▶ [MATERIAL TO PROCESS]
☆ ☆ ☆
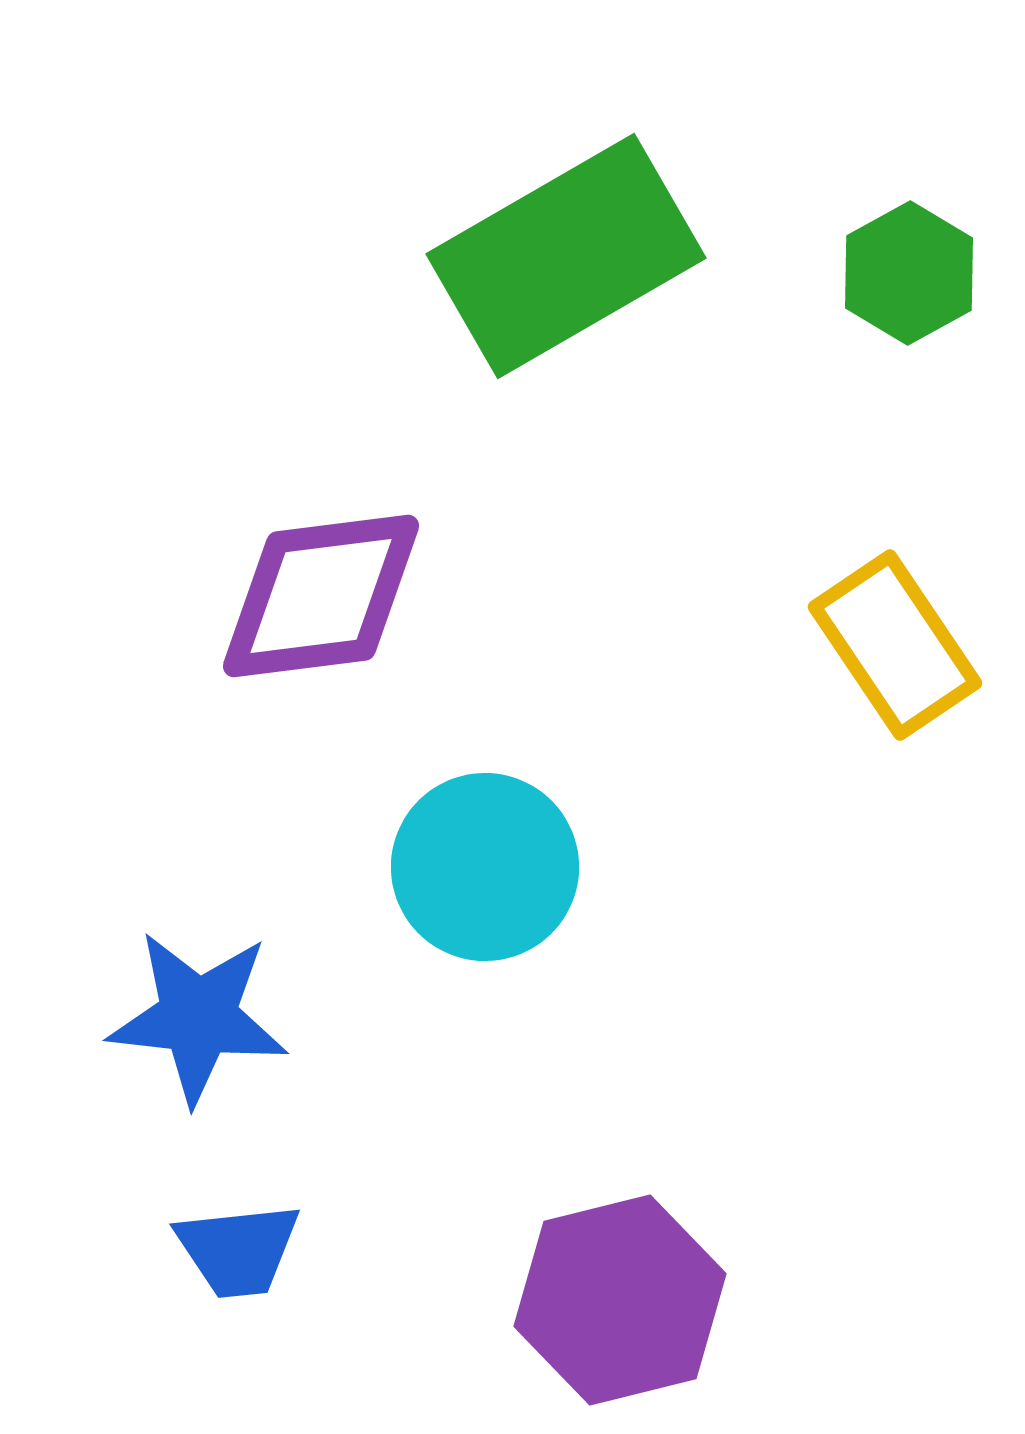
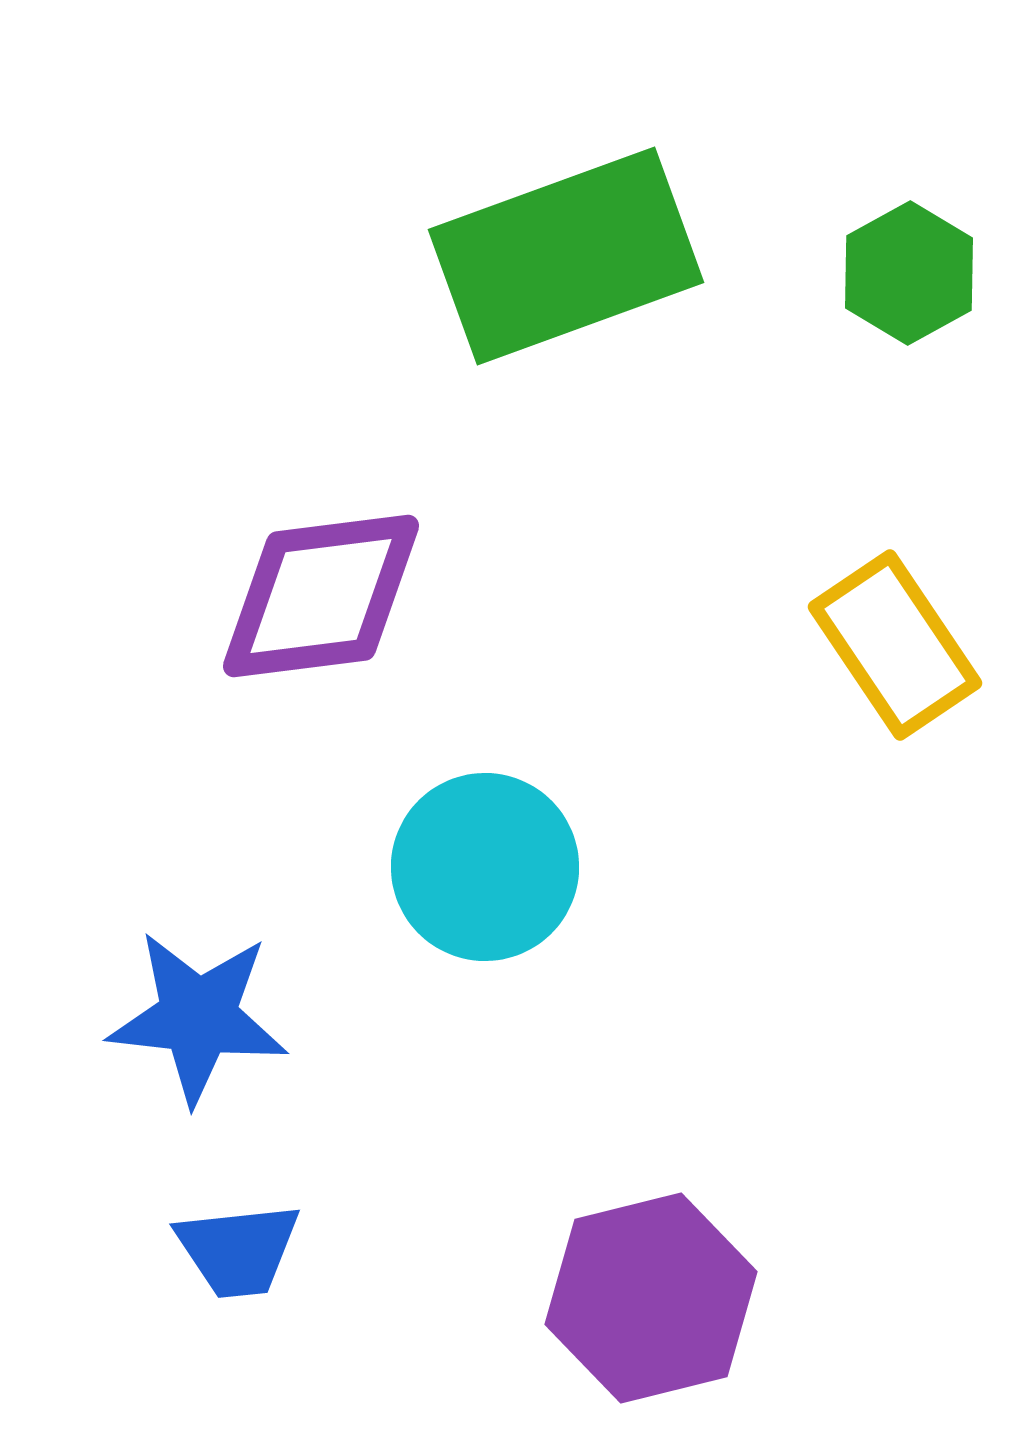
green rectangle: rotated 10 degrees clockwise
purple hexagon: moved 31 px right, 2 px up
☆ ☆ ☆
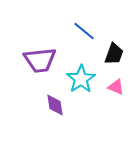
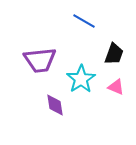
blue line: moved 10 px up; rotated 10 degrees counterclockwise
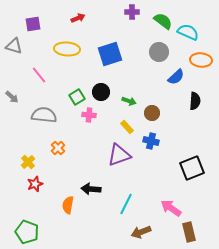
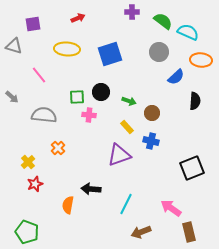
☆ ☆ ☆
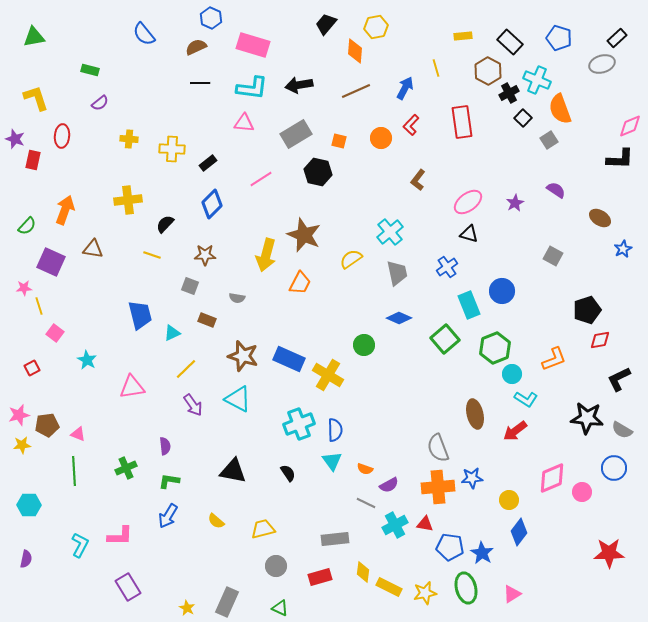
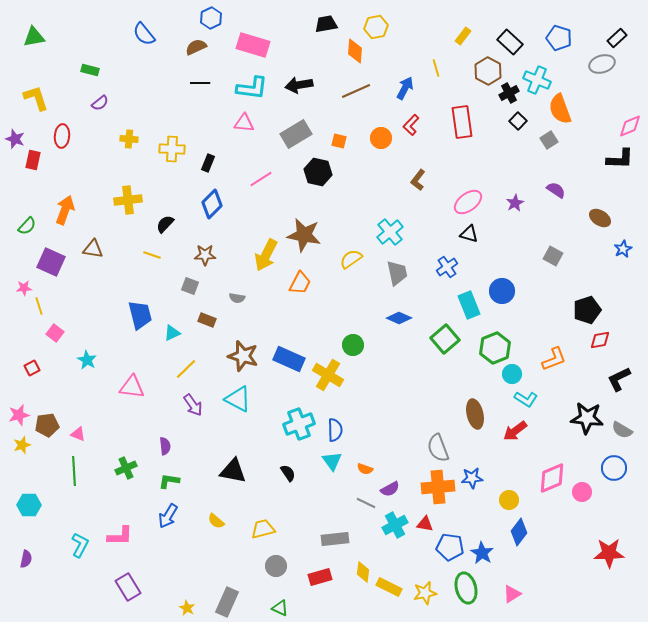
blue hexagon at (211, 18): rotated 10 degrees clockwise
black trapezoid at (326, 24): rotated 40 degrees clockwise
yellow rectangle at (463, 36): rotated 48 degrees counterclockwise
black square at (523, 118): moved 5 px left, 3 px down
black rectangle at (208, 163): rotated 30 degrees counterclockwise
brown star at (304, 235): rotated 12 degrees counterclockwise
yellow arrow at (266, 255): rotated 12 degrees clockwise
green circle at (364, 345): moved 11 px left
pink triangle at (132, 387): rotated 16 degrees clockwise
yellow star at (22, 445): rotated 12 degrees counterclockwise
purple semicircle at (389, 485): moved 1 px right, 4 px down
☆ ☆ ☆
▶ [WORK TO COMPLETE] Once you reach the line with "yellow star at" in the data above, copy it and every line after it exactly, up to and including the line with "purple semicircle at".

▶ [YOUR SOLUTION]
yellow star at (22, 445): rotated 12 degrees counterclockwise
purple semicircle at (389, 485): moved 1 px right, 4 px down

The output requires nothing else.